- What needs to be done
Search the data for the word "square" and copy each line that has it.

:: Records shown

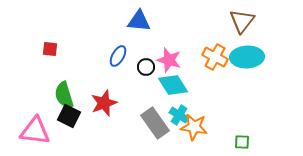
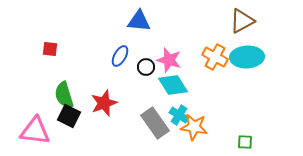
brown triangle: rotated 24 degrees clockwise
blue ellipse: moved 2 px right
green square: moved 3 px right
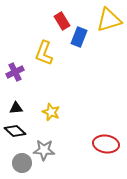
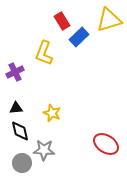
blue rectangle: rotated 24 degrees clockwise
yellow star: moved 1 px right, 1 px down
black diamond: moved 5 px right; rotated 35 degrees clockwise
red ellipse: rotated 25 degrees clockwise
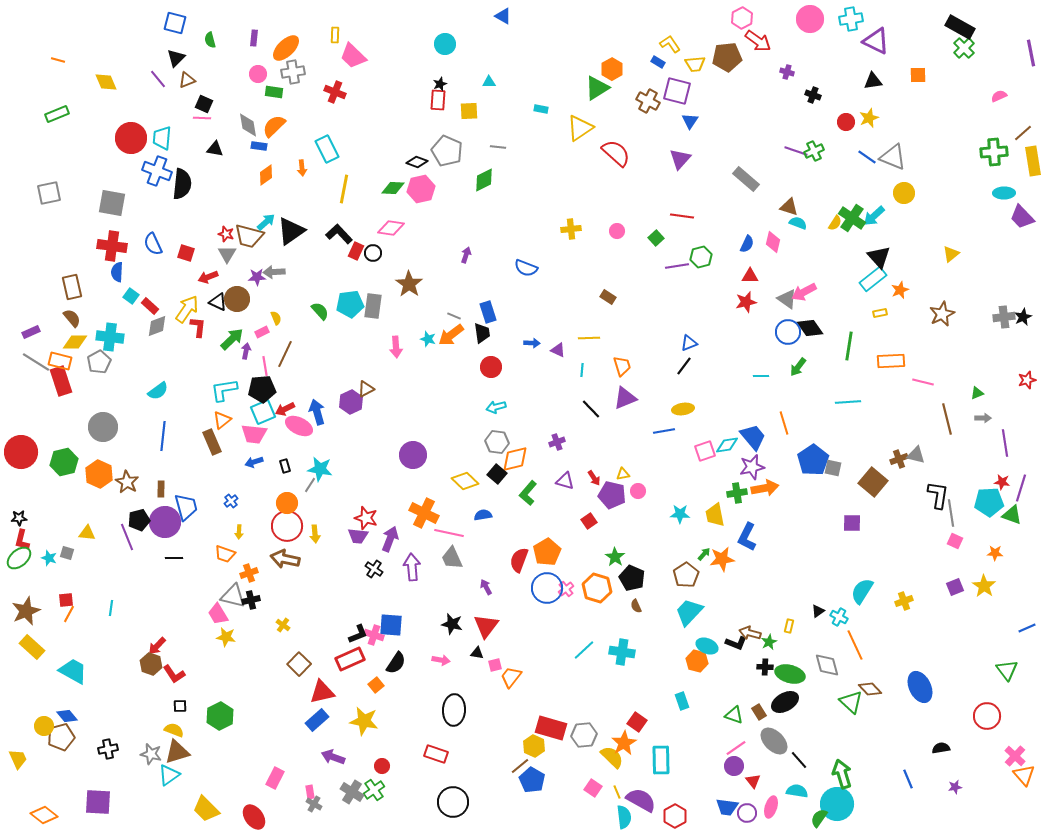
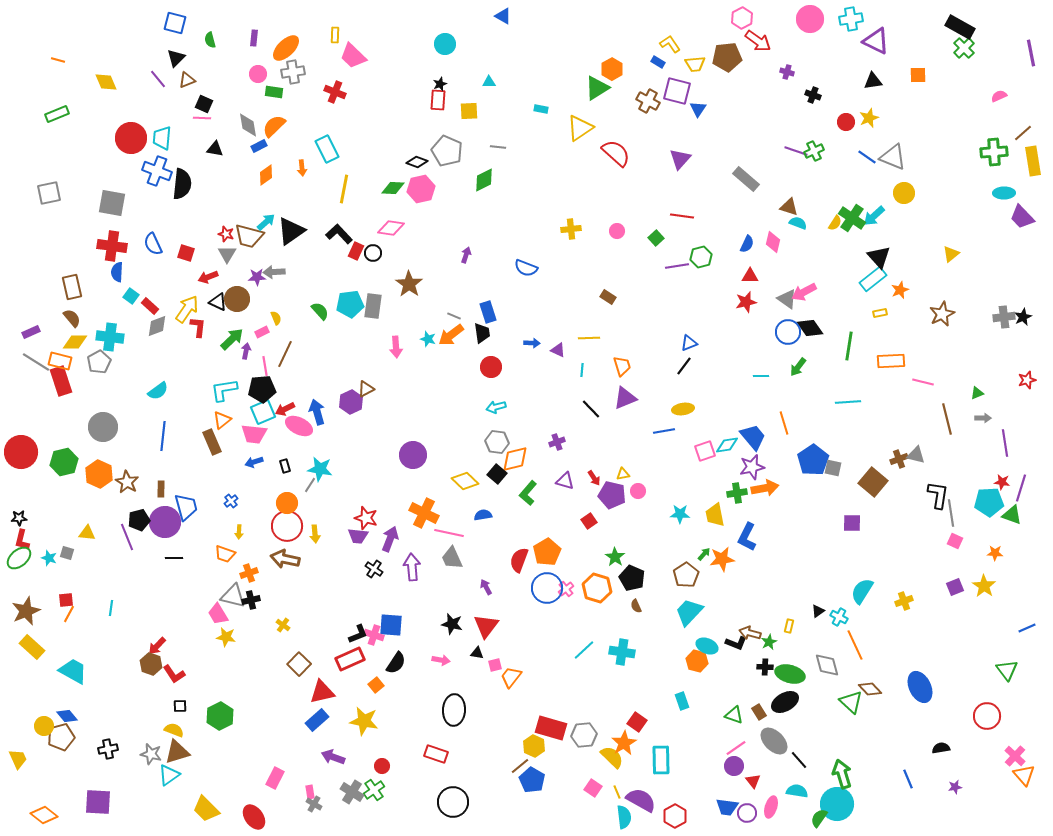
blue triangle at (690, 121): moved 8 px right, 12 px up
blue rectangle at (259, 146): rotated 35 degrees counterclockwise
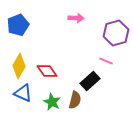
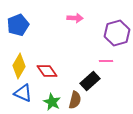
pink arrow: moved 1 px left
purple hexagon: moved 1 px right
pink line: rotated 24 degrees counterclockwise
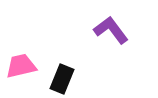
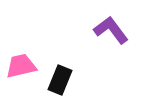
black rectangle: moved 2 px left, 1 px down
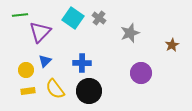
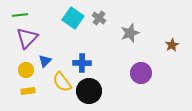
purple triangle: moved 13 px left, 6 px down
yellow semicircle: moved 7 px right, 7 px up
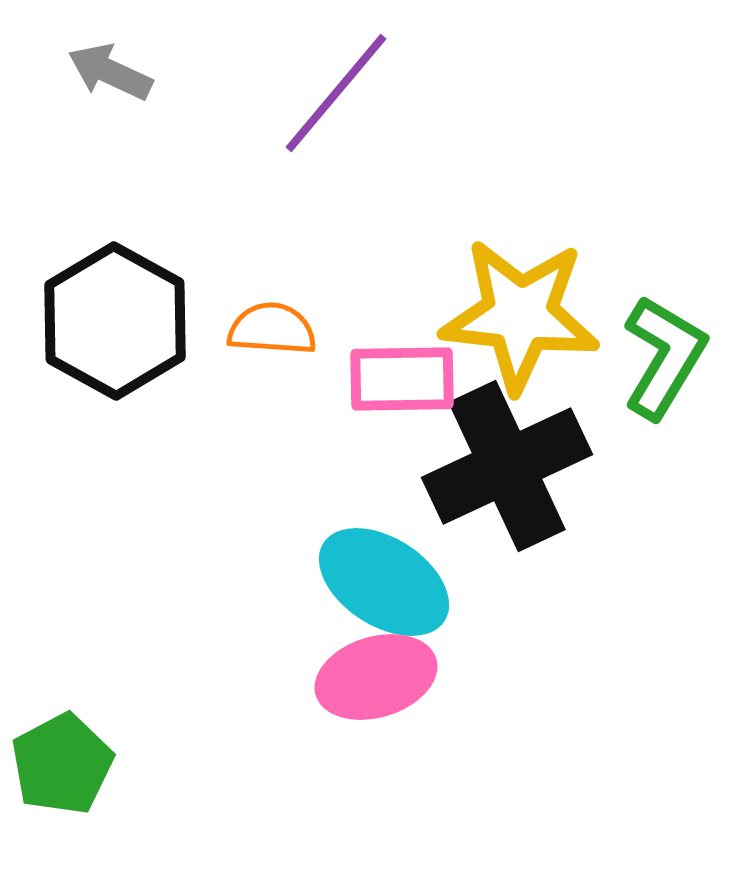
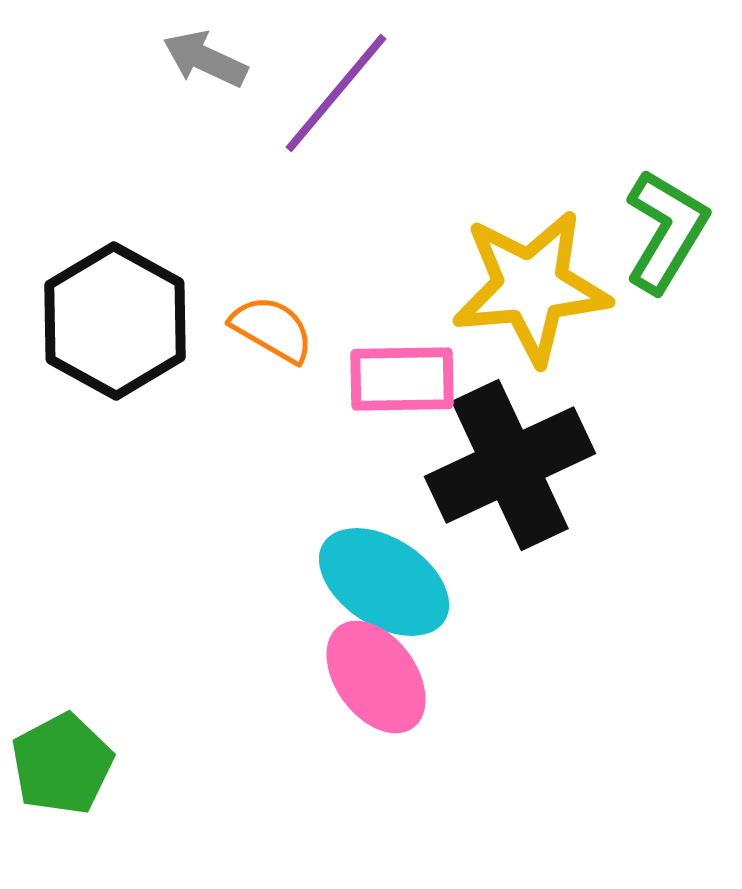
gray arrow: moved 95 px right, 13 px up
yellow star: moved 11 px right, 28 px up; rotated 11 degrees counterclockwise
orange semicircle: rotated 26 degrees clockwise
green L-shape: moved 2 px right, 126 px up
black cross: moved 3 px right, 1 px up
pink ellipse: rotated 71 degrees clockwise
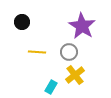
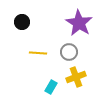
purple star: moved 3 px left, 3 px up
yellow line: moved 1 px right, 1 px down
yellow cross: moved 1 px right, 2 px down; rotated 18 degrees clockwise
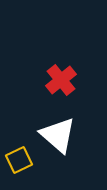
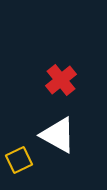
white triangle: rotated 12 degrees counterclockwise
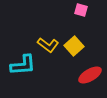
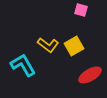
yellow square: rotated 12 degrees clockwise
cyan L-shape: rotated 116 degrees counterclockwise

::::

- Answer section
green square: moved 3 px right
yellow square: rotated 12 degrees clockwise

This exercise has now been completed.